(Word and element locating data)
┄┄┄┄┄┄┄┄┄┄
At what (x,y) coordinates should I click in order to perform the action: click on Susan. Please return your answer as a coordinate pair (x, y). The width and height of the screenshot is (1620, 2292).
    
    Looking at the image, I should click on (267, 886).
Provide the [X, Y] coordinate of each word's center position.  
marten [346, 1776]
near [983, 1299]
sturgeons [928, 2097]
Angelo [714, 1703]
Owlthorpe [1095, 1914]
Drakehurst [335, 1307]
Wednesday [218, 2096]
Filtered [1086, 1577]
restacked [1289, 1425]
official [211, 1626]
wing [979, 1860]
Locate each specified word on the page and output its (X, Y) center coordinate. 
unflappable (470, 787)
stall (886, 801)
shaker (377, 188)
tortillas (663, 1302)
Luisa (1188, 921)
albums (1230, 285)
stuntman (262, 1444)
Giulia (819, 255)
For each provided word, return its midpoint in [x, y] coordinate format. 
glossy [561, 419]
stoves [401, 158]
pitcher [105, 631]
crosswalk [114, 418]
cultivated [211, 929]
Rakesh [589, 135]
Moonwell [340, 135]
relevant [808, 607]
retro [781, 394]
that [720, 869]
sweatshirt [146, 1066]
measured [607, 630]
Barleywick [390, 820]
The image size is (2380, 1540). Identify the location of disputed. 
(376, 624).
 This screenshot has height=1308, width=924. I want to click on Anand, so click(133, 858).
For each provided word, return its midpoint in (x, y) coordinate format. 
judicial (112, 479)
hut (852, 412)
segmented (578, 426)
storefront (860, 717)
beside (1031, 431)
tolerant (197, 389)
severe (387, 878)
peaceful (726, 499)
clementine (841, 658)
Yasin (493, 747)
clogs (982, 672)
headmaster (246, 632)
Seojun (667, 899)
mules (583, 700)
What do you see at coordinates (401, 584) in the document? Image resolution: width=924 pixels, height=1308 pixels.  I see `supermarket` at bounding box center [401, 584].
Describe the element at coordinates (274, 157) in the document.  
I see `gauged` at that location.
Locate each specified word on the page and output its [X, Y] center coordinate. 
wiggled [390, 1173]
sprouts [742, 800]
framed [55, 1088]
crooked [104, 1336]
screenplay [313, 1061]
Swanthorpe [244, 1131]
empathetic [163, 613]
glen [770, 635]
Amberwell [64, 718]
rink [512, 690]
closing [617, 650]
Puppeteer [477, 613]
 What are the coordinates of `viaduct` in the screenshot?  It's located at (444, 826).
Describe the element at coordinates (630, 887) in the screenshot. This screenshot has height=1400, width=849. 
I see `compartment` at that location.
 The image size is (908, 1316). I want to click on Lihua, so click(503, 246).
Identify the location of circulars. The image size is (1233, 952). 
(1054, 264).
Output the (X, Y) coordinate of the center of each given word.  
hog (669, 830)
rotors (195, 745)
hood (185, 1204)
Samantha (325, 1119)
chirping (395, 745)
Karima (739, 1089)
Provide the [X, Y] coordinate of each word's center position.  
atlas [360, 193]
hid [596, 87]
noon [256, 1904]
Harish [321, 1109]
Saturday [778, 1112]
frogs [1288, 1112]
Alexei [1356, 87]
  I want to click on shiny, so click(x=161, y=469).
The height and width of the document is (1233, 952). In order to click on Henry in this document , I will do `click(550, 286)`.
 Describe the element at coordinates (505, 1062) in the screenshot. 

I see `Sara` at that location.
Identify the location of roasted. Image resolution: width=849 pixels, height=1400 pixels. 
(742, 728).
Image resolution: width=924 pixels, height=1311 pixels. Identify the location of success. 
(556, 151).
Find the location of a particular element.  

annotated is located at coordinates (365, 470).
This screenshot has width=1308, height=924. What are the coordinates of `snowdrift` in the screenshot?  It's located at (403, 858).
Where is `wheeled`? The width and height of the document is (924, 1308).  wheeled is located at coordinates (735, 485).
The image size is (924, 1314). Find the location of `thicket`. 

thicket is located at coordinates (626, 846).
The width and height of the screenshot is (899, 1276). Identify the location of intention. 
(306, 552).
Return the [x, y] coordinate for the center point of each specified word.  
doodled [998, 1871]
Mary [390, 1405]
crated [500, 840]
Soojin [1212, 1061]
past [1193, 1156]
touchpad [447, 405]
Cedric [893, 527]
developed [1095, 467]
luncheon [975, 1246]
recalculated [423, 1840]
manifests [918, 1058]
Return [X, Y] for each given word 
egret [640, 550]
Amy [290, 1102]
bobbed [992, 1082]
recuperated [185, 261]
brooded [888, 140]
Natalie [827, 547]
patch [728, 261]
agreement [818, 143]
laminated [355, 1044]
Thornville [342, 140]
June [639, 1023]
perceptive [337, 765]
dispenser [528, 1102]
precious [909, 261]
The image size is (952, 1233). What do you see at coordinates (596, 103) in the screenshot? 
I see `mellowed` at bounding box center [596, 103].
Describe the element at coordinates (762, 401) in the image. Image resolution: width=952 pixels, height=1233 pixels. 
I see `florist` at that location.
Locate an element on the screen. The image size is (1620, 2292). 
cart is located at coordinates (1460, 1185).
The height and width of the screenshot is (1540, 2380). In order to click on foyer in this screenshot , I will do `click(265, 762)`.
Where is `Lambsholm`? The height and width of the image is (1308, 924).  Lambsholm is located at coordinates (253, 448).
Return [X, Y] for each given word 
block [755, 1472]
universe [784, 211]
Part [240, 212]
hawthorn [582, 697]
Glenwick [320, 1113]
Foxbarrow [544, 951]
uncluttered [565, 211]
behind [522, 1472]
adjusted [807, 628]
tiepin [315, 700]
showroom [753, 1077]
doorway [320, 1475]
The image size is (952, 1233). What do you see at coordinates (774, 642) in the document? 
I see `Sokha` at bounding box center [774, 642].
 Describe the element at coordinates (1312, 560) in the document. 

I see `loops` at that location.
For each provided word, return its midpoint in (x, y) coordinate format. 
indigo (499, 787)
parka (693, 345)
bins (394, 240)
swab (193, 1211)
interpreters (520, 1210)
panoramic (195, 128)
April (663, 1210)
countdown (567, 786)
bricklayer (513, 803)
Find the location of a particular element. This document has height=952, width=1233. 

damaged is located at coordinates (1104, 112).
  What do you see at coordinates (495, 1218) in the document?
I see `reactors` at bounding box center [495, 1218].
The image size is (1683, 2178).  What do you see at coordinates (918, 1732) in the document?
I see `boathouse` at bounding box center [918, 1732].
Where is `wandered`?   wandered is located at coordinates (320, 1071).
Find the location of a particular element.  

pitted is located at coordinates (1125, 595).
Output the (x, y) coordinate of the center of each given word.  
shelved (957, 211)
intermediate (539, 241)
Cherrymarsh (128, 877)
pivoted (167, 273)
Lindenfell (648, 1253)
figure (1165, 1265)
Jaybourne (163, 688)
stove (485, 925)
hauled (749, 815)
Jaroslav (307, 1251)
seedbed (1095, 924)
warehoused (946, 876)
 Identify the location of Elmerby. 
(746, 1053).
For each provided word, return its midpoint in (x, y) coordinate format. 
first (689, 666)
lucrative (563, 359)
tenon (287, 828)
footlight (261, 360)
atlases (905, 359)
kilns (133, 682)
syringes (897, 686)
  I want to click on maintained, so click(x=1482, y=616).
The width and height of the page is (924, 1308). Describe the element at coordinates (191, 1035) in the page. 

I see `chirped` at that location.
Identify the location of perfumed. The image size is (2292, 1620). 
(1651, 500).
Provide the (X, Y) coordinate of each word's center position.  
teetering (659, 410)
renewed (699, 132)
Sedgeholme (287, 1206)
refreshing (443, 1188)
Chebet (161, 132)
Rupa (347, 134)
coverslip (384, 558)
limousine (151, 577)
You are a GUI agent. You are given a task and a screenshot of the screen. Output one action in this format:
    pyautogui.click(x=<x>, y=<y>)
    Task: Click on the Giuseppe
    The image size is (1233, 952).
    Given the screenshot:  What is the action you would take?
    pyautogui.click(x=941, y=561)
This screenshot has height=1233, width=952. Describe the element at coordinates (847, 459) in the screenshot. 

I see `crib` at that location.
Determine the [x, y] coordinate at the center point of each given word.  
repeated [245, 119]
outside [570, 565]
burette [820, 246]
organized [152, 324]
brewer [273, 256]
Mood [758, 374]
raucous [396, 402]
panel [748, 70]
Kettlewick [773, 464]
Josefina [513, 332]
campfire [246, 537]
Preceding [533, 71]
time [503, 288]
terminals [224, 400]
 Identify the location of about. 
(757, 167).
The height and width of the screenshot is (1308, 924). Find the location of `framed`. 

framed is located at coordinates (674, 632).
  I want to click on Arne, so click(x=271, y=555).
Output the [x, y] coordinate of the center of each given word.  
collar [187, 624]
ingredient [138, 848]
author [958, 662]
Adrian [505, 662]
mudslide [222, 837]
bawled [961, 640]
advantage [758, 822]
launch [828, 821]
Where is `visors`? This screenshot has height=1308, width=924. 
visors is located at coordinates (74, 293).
┄┄┄┄┄┄┄┄┄┄
Copy out, unchanged, the part of the items that begins with the line containing "panel [748, 70]" and ends with the line containing "(757, 167).", including both of those lines.

Result of this task »
panel [748, 70]
Kettlewick [773, 464]
Josefina [513, 332]
campfire [246, 537]
Preceding [533, 71]
time [503, 288]
terminals [224, 400]
 Identify the location of about. 
(757, 167).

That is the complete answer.